▼

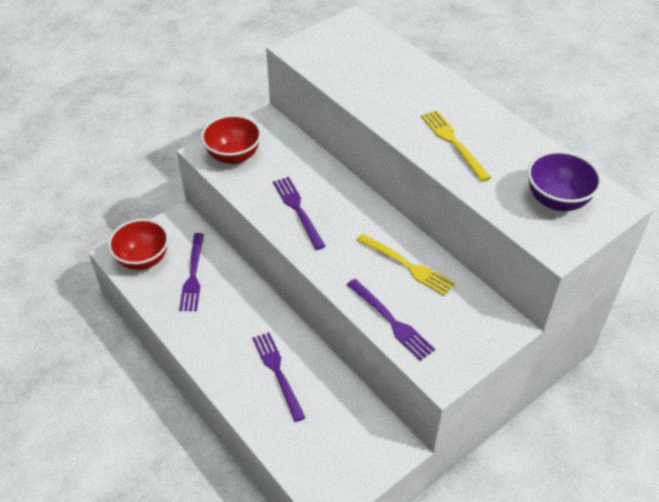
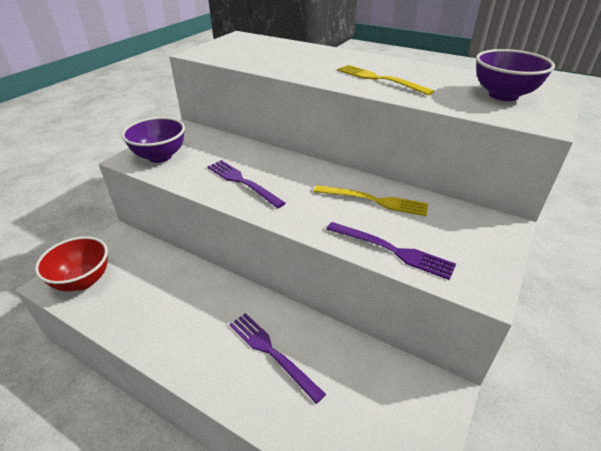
camera: 20 degrees left, 10 degrees down
purple fork [179,233,204,311] -> none
red bowl [201,115,261,164] -> purple bowl [121,117,185,163]

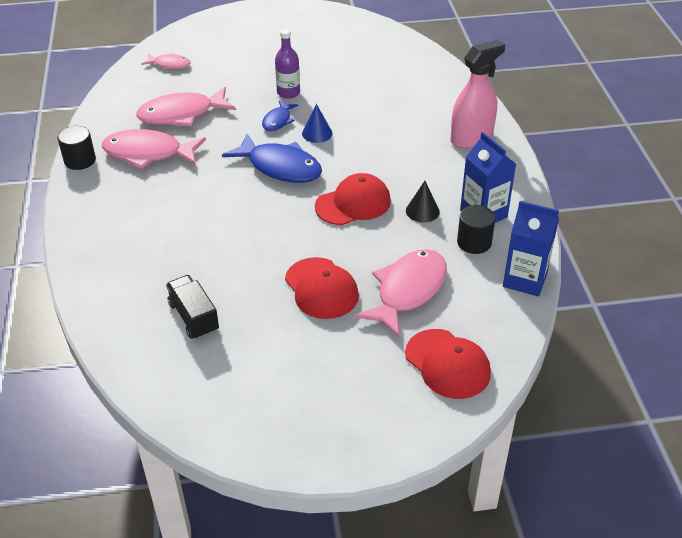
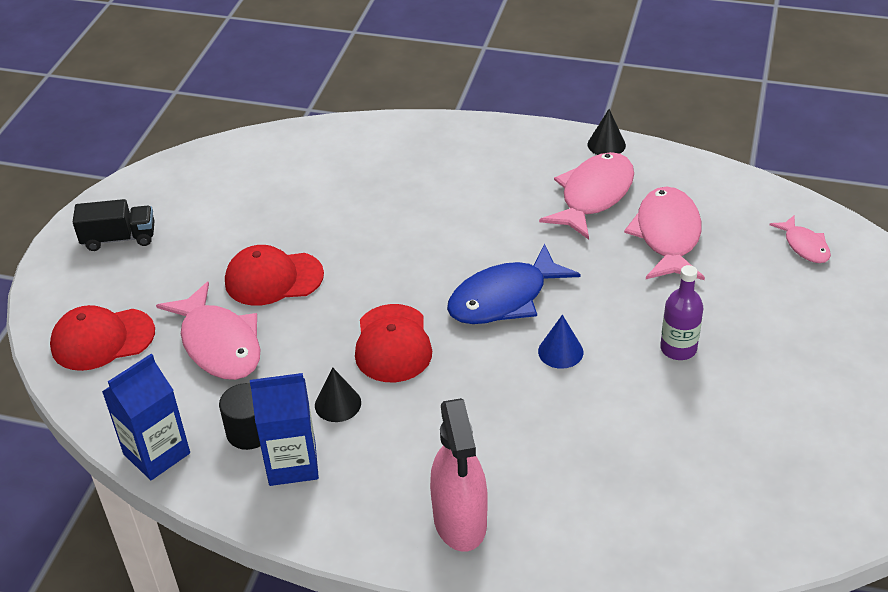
camera: 115 degrees right, 0 degrees up
black cylinder [58,126,96,170] -> black cone [588,109,626,155]
pink fish [141,53,190,69] -> pink fish turned 60 degrees counterclockwise [769,215,831,263]
black truck [166,275,219,339] -> black truck moved to [73,199,155,251]
blue fish [262,100,298,131] -> none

▲

=== PROBLEM DETAILS ===
Every line from the one containing "pink fish [141,53,190,69]" to the end of the material above must be written out exactly. Nothing else is wanted.

=== RESPONSE ===
pink fish [141,53,190,69] -> pink fish turned 60 degrees counterclockwise [769,215,831,263]
black truck [166,275,219,339] -> black truck moved to [73,199,155,251]
blue fish [262,100,298,131] -> none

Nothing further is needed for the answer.